BEGIN
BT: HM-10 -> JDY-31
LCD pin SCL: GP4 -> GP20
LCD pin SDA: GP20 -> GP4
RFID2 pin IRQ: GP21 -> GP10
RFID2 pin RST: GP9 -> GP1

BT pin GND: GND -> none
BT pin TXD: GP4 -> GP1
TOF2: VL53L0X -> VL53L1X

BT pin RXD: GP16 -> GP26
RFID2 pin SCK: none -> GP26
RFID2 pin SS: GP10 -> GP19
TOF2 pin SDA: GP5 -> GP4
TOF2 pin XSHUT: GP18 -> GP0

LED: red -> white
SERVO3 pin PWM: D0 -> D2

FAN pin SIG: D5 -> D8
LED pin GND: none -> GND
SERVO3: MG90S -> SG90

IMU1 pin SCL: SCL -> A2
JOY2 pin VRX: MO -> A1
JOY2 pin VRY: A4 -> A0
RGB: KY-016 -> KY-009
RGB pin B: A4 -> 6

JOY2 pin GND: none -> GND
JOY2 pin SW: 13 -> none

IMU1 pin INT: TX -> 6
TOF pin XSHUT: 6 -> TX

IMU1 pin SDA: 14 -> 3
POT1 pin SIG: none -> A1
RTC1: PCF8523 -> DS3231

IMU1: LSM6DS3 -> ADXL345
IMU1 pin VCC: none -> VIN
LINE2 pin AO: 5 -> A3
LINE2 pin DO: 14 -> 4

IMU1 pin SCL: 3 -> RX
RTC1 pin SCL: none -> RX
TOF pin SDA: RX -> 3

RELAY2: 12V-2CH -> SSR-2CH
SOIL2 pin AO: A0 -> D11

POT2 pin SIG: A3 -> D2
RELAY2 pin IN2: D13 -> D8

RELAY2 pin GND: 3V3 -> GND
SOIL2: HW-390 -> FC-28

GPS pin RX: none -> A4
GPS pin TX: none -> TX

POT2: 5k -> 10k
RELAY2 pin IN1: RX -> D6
END
** Work to be completed **
The word to look for is "XSHUT"; copy out every line of the entries that holds it.

** Solution for this task **
TOF2 pin XSHUT: GP18 -> GP0
TOF pin XSHUT: 6 -> TX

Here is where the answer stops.